(WORK REQUEST): State, as a single number, how many lines in the data below contain "watering".

(DATA UNDER STUDY):

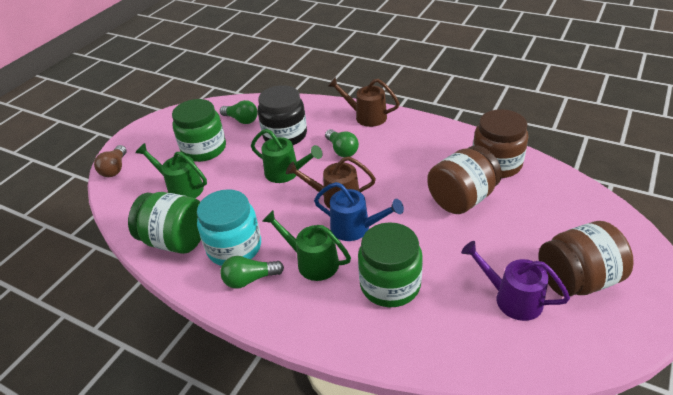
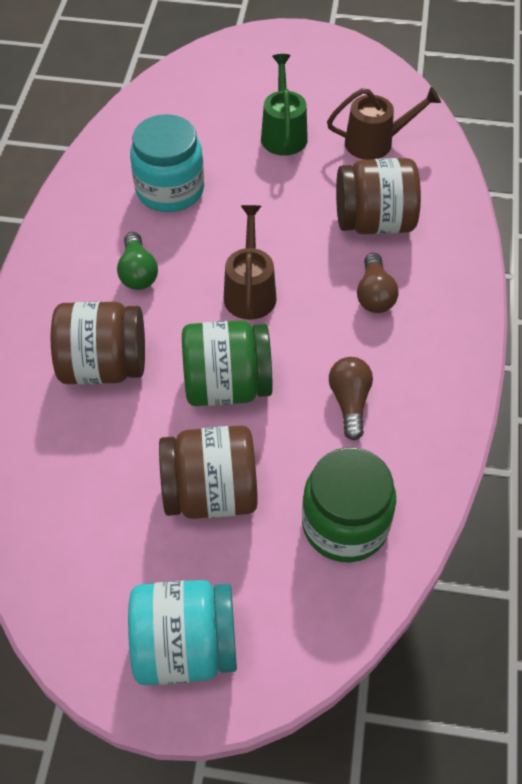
black jar: 1 -> 0
blue watering can: 1 -> 0
brown light bulb: 1 -> 2
green jar: 3 -> 2
green light bulb: 3 -> 1
green watering can: 3 -> 1
purple watering can: 1 -> 0
turquoise jar: 1 -> 2

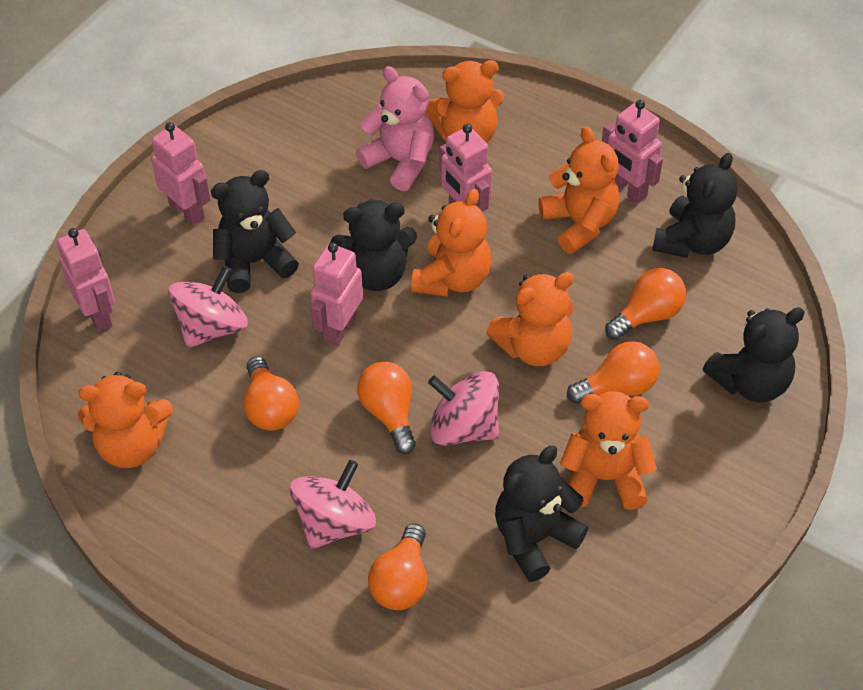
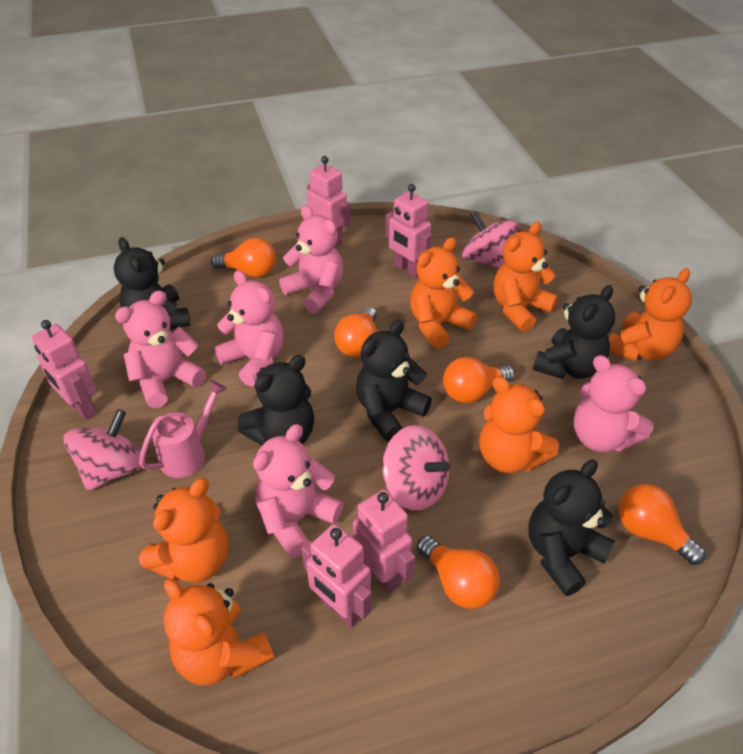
pink teddy bear: 1 -> 5
pink watering can: 0 -> 1

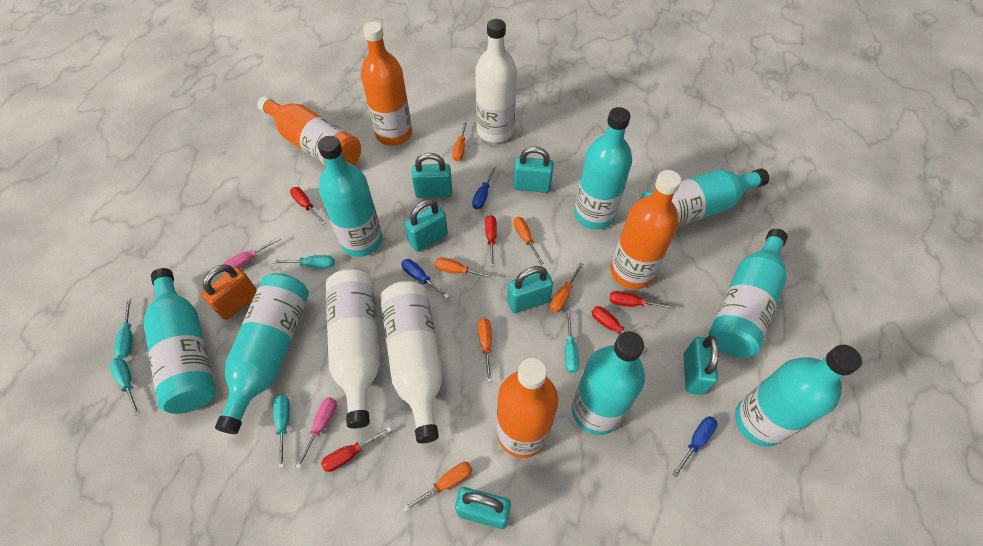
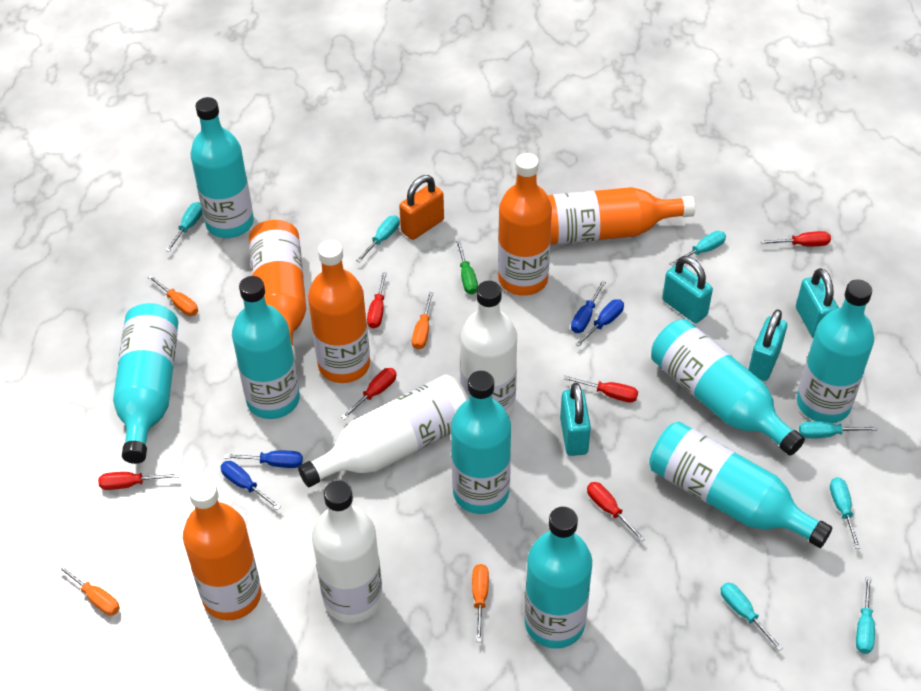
blue screwdriver: 3 -> 4
green screwdriver: 0 -> 1
orange bottle: 4 -> 5
orange screwdriver: 6 -> 4
pink screwdriver: 2 -> 0
red screwdriver: 5 -> 6
turquoise padlock: 6 -> 4
turquoise screwdriver: 5 -> 7

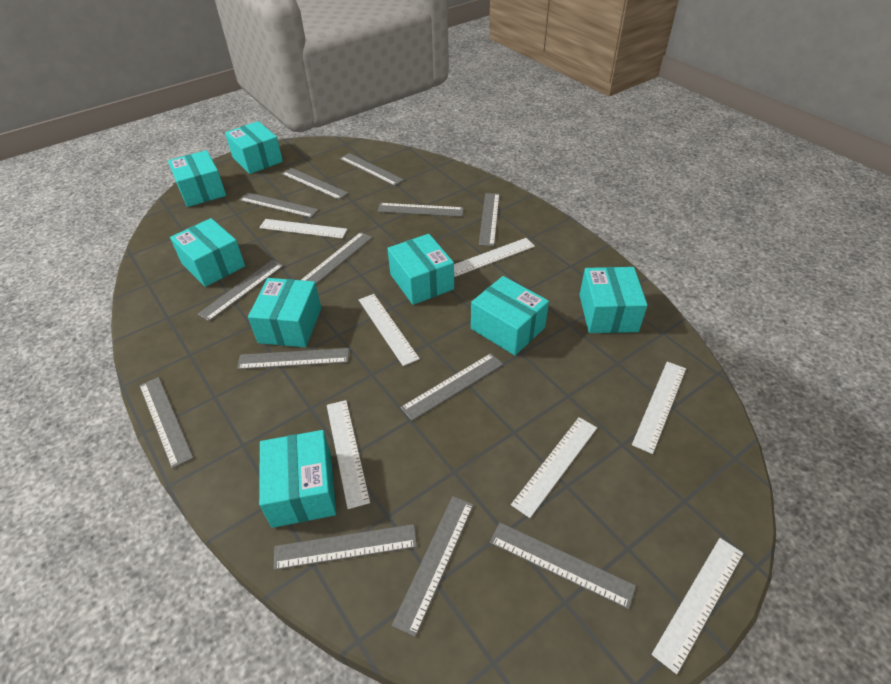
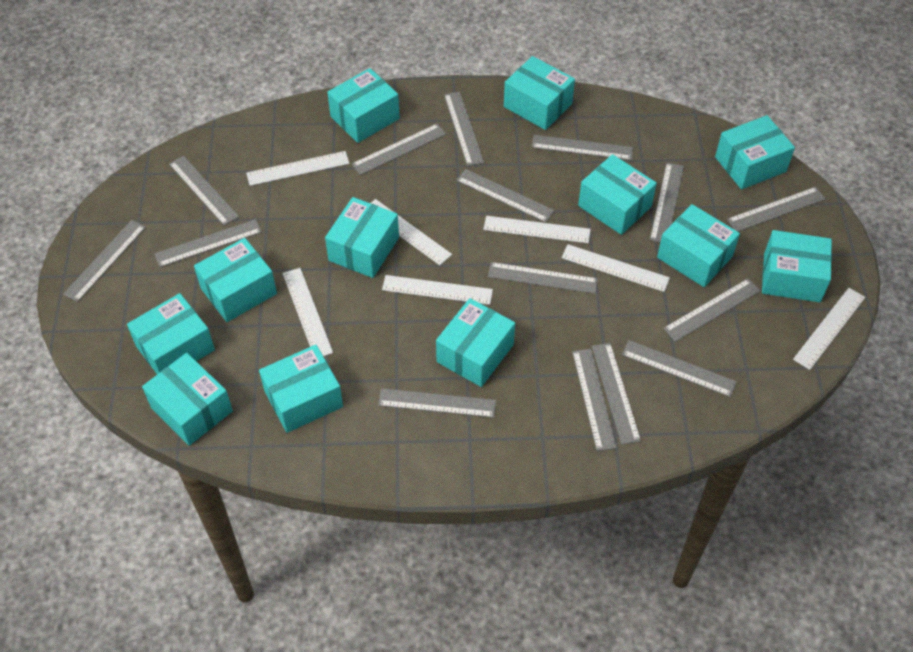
grey ruler: 13 -> 15
turquoise box: 8 -> 12

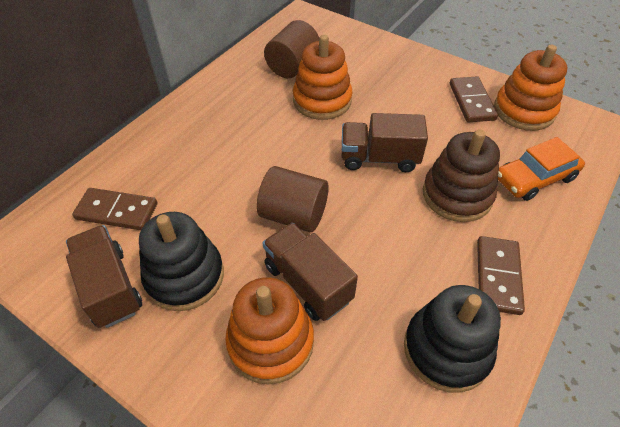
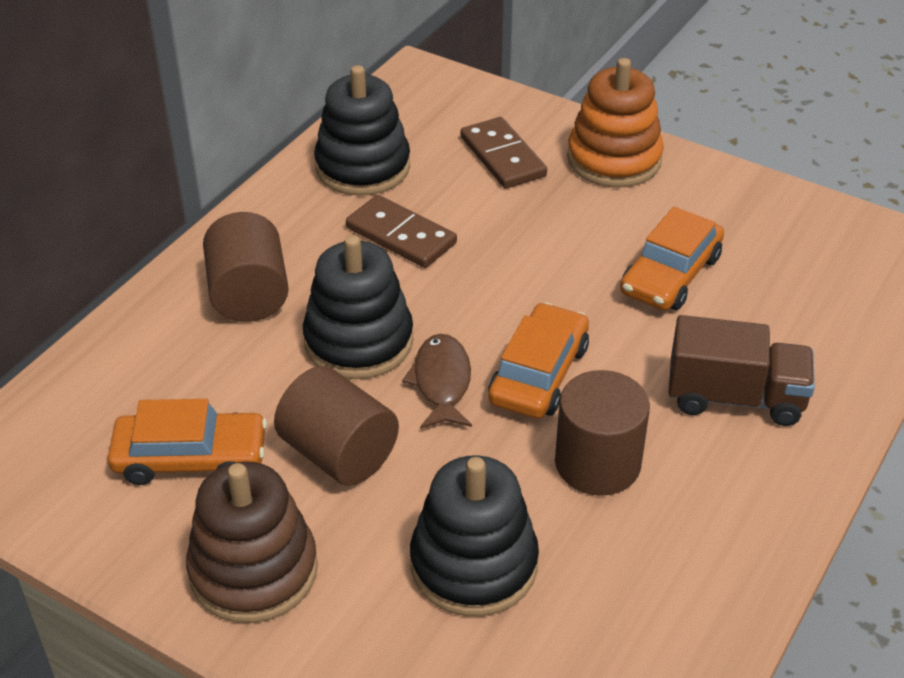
black stacking toy: 2 -> 3
brown cylinder: 2 -> 3
brown domino: 3 -> 2
brown fish: 0 -> 1
brown truck: 3 -> 1
orange car: 1 -> 3
orange stacking toy: 3 -> 1

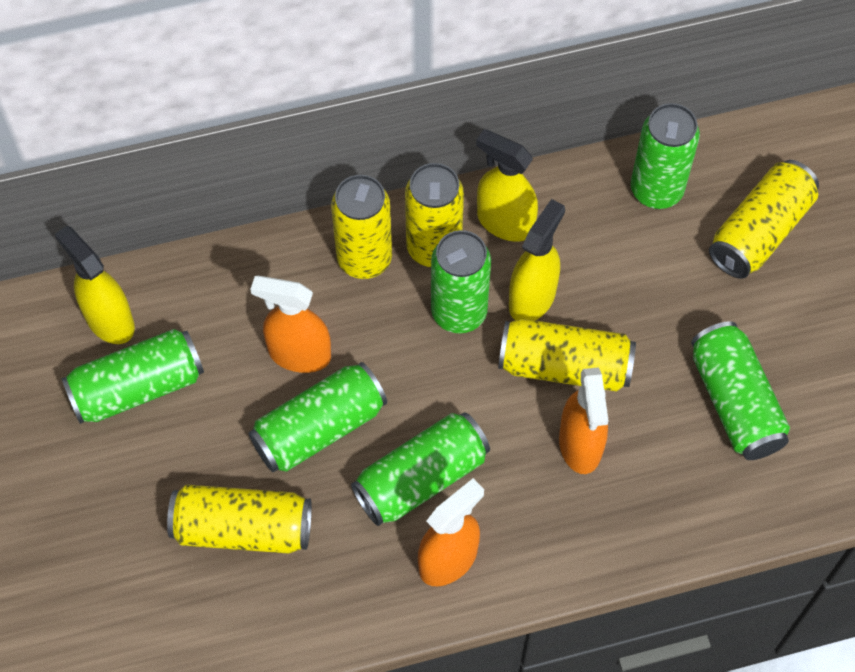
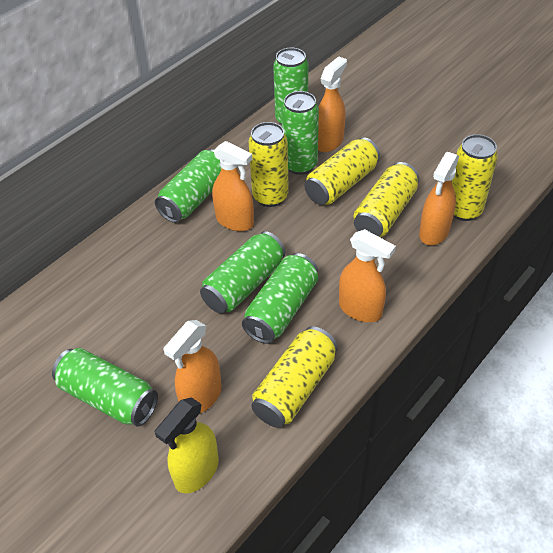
orange spray bottle: 3 -> 5
yellow spray bottle: 3 -> 1

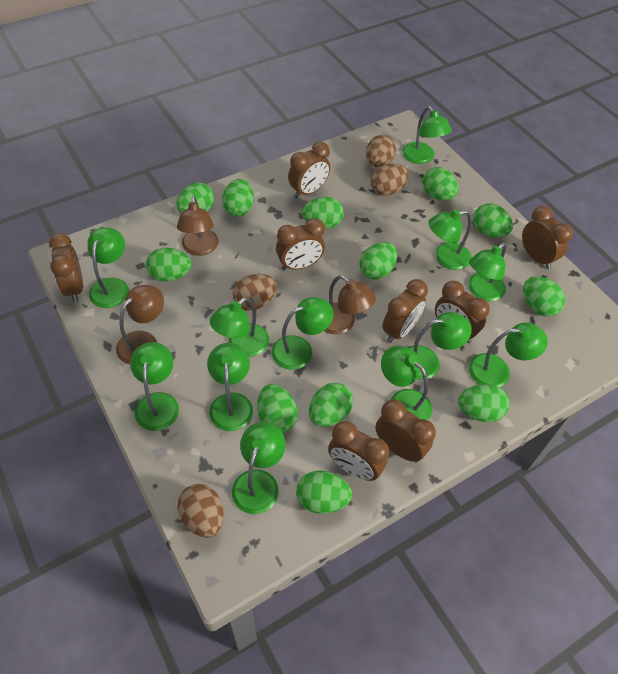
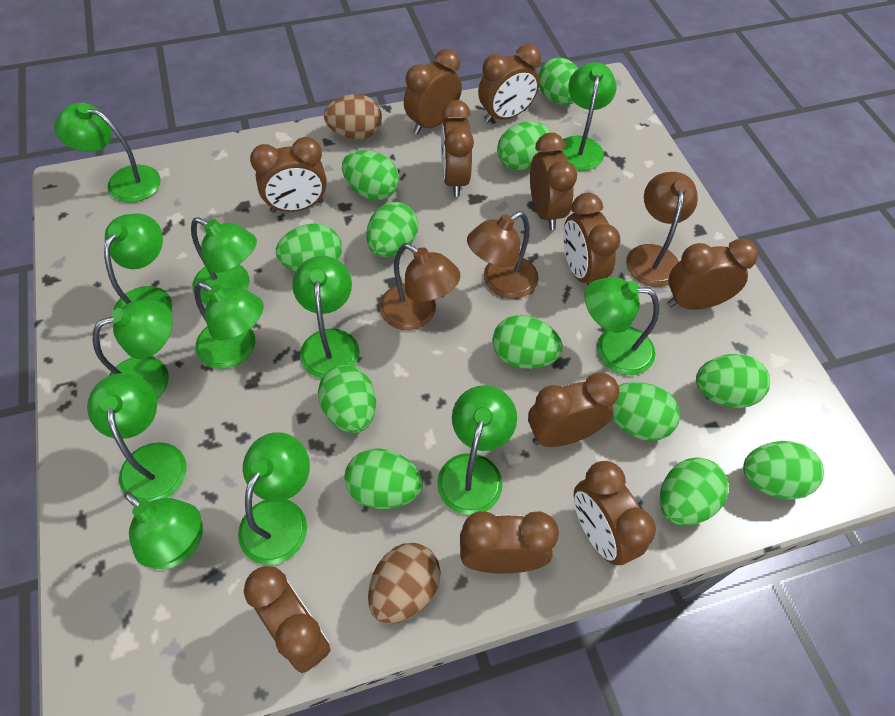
brown clock: 8 -> 11
brown egg: 4 -> 2

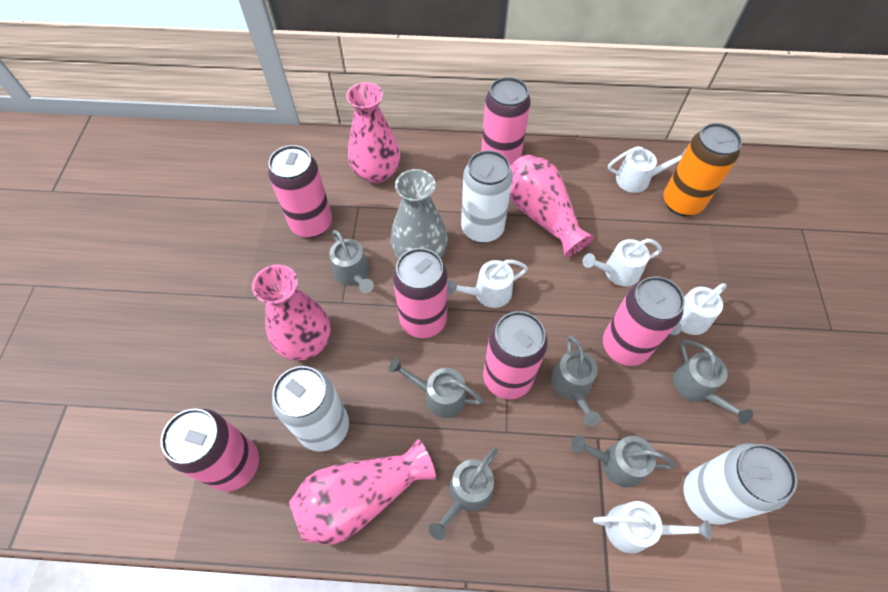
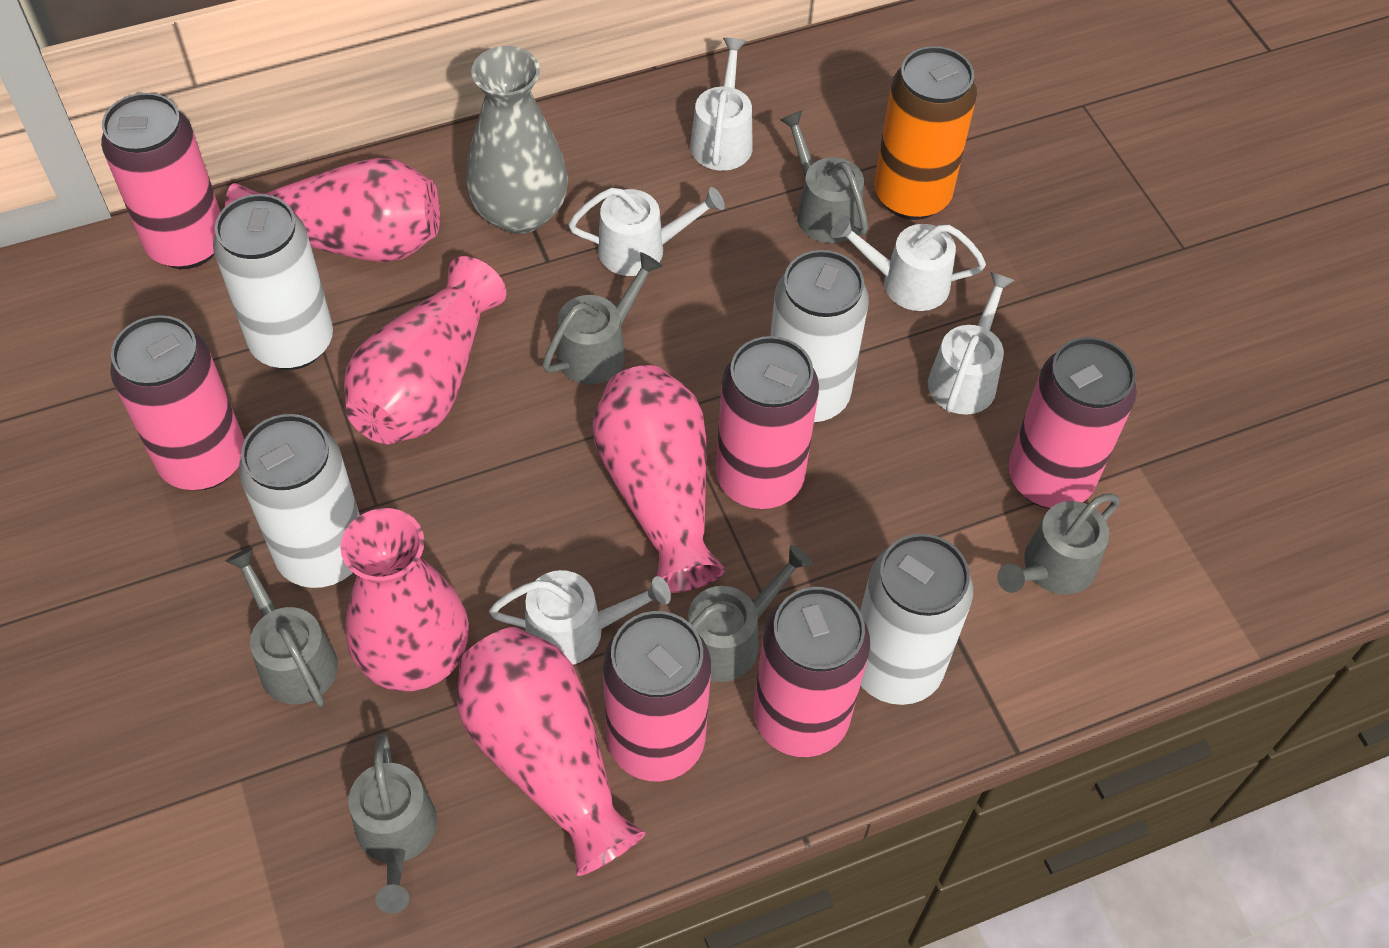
pink vase: 4 -> 5
white can: 3 -> 4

(SOLUTION BELOW): 4